Objective — List every line in the rows below that contains the string "bass".

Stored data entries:
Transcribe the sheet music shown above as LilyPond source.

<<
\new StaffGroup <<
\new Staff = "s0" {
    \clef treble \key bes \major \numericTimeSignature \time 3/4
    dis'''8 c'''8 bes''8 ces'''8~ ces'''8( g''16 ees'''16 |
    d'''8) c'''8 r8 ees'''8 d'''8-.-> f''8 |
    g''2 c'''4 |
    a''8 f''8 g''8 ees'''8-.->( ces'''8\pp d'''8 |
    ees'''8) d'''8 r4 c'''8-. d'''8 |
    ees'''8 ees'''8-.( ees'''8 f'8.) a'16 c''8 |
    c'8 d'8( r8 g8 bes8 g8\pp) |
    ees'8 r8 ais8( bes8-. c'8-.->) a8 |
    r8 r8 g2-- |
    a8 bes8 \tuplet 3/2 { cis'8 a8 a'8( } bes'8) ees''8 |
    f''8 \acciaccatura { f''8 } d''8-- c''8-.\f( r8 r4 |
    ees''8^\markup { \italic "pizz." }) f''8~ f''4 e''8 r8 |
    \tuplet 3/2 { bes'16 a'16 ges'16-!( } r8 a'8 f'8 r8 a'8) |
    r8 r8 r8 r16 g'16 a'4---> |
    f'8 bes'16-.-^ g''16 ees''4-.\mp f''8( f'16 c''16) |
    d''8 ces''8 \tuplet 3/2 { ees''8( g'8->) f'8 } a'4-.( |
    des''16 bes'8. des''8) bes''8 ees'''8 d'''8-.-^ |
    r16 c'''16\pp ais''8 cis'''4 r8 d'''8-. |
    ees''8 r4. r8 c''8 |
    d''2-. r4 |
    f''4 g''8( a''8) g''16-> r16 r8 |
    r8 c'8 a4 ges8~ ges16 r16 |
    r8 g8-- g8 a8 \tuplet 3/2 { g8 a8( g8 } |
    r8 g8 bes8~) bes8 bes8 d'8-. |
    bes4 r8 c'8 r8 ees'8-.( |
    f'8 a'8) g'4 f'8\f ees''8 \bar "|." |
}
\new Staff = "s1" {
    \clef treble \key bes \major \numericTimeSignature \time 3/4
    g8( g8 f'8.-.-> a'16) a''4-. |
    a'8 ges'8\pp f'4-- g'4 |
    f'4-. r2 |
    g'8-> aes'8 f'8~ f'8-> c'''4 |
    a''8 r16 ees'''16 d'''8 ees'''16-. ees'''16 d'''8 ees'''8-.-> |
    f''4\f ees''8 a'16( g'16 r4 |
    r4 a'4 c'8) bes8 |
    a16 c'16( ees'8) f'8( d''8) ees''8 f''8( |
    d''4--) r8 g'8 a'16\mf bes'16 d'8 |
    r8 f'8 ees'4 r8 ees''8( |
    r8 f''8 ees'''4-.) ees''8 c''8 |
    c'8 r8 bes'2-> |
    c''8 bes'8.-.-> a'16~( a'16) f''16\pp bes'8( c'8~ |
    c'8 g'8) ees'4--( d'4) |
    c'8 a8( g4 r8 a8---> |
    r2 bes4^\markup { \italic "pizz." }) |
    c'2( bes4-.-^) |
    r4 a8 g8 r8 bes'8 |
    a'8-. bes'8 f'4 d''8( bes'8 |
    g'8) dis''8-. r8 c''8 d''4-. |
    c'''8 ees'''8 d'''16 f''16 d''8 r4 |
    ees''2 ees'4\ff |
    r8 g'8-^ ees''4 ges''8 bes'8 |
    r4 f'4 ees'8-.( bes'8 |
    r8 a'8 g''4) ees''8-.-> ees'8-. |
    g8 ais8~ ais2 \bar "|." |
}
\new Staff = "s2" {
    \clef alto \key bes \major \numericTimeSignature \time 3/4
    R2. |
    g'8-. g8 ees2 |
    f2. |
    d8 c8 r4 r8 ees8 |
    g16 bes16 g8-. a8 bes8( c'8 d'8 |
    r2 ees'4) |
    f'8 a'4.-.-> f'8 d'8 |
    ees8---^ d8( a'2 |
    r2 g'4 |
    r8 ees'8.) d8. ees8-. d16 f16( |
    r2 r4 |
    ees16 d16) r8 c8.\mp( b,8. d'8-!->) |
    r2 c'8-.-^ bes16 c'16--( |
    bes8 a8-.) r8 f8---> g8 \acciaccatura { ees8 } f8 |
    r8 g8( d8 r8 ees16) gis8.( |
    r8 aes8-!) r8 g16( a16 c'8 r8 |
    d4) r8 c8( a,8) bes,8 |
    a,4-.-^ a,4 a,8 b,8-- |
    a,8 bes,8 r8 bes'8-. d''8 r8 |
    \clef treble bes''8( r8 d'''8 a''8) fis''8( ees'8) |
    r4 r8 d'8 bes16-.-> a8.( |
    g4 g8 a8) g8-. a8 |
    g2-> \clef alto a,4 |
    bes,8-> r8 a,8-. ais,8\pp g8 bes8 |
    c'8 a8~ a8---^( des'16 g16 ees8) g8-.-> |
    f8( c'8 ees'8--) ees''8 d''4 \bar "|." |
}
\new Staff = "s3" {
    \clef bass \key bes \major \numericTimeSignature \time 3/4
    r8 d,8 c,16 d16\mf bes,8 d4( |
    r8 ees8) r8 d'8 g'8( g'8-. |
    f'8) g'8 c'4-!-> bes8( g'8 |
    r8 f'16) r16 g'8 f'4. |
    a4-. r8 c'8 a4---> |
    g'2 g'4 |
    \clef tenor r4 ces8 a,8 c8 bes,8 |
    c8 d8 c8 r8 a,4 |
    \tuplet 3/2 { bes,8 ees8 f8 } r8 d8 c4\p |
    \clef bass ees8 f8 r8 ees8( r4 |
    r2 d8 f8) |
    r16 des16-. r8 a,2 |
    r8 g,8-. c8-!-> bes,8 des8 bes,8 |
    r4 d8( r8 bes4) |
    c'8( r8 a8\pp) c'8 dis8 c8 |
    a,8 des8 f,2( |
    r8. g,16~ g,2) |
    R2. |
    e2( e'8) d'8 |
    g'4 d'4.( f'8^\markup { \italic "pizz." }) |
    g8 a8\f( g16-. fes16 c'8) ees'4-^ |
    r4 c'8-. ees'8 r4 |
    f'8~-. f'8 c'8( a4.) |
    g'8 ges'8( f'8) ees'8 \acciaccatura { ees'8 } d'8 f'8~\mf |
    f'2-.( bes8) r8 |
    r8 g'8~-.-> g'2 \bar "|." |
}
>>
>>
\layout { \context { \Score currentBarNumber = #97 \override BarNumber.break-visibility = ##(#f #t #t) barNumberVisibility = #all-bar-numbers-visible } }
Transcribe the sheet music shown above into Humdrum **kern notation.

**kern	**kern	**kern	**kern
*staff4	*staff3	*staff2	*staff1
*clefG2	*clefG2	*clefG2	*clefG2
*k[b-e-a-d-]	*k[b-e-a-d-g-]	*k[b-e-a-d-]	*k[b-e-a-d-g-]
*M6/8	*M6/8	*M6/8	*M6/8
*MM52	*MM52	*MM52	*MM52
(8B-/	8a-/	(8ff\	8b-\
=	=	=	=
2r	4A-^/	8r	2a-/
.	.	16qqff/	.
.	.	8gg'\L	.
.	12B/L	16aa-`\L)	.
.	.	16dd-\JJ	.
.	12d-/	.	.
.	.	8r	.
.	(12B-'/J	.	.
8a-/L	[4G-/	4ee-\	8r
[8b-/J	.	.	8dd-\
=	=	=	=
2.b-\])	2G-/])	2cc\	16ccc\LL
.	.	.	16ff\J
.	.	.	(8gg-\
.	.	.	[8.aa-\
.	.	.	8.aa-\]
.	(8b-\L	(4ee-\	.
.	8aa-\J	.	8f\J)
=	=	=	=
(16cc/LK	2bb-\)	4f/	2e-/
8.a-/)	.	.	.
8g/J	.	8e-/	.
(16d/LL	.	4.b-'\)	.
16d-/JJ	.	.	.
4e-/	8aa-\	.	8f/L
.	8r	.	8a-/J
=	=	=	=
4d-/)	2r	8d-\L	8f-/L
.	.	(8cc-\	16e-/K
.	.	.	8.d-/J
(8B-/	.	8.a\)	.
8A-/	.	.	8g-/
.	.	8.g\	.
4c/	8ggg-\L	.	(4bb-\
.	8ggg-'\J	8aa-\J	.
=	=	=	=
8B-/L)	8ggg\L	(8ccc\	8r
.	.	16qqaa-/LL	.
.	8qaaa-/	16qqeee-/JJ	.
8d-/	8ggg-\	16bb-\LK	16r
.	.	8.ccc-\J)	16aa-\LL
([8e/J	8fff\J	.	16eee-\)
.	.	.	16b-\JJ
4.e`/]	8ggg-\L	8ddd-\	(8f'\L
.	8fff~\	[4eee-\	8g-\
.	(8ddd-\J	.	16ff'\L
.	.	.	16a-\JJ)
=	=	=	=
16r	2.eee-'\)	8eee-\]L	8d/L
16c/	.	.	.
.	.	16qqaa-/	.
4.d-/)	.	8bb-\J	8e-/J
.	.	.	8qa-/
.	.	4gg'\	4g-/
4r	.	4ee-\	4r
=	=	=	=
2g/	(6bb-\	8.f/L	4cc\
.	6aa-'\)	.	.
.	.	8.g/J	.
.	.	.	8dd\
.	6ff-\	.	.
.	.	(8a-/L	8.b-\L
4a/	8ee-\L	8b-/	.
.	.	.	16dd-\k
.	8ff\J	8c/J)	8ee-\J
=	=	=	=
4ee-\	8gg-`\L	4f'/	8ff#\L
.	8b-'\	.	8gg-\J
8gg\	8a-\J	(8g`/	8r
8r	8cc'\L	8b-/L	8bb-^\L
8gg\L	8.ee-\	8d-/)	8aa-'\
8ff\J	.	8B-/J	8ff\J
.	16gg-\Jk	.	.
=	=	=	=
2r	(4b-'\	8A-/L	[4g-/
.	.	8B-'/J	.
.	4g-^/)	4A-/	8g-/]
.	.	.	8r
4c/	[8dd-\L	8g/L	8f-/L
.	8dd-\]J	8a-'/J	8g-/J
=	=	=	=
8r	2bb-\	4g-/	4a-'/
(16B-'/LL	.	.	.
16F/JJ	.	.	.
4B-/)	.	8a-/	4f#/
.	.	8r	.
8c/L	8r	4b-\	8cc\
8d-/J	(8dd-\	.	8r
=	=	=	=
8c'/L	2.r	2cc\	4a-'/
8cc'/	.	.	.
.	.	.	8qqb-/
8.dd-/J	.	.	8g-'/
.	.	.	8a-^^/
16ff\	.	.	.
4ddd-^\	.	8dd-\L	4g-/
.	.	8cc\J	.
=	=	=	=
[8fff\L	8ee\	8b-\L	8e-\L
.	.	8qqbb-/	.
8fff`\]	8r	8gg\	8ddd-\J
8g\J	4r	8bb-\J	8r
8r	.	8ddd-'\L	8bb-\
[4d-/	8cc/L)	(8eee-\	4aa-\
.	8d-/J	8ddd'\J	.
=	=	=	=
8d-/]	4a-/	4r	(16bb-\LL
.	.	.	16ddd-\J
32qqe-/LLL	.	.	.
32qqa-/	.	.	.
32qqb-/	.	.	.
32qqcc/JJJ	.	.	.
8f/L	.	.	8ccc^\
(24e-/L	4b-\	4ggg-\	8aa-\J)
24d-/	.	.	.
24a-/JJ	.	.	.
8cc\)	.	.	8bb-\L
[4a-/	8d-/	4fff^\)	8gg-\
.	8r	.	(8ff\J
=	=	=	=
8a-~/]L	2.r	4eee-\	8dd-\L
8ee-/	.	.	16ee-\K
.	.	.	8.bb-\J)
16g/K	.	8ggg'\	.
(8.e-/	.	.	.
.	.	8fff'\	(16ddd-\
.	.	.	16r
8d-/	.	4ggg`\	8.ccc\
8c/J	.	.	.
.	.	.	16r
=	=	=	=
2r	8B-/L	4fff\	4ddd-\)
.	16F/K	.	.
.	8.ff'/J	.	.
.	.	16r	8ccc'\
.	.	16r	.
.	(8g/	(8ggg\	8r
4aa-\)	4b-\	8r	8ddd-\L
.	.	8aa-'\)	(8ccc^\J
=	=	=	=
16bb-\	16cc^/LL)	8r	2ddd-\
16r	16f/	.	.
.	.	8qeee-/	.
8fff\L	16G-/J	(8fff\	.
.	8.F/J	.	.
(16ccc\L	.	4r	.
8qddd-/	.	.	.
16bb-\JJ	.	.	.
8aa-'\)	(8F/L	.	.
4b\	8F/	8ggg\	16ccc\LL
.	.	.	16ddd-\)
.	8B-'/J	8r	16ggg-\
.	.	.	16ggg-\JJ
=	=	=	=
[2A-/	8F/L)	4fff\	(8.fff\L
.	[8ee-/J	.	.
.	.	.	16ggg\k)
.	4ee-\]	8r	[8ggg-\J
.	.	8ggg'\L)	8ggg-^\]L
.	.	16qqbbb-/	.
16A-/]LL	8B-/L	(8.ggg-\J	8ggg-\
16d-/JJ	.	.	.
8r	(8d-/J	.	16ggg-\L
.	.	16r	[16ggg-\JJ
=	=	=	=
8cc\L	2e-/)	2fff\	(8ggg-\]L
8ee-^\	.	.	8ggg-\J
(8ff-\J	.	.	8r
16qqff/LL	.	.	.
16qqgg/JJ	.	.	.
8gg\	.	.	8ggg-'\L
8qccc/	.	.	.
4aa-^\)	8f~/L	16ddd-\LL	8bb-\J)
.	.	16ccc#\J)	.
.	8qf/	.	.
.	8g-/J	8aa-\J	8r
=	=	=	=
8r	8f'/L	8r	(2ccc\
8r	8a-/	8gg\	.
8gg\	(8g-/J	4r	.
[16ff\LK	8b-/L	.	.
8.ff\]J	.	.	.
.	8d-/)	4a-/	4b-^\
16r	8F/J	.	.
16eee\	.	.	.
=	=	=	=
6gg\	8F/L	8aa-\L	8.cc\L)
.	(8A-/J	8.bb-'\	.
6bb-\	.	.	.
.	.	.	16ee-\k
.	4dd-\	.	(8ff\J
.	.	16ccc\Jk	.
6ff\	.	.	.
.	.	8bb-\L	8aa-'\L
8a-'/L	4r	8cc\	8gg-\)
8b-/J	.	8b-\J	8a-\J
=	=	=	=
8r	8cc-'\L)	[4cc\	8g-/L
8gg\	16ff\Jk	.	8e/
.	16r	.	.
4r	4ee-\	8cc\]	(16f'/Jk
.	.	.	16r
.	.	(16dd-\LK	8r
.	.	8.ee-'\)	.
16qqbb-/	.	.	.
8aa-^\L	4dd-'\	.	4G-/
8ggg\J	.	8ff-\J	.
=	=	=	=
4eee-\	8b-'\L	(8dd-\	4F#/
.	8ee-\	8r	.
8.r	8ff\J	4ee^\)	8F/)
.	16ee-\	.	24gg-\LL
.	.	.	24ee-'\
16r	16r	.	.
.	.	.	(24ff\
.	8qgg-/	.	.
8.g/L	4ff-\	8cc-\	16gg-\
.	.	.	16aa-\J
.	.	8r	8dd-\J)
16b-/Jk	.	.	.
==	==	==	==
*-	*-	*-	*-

Solved exercise —
    \clef bass \key bes \major \numericTimeSignature \time 3/4
    \clef bass ees8 f8 r8 ees8( r4 |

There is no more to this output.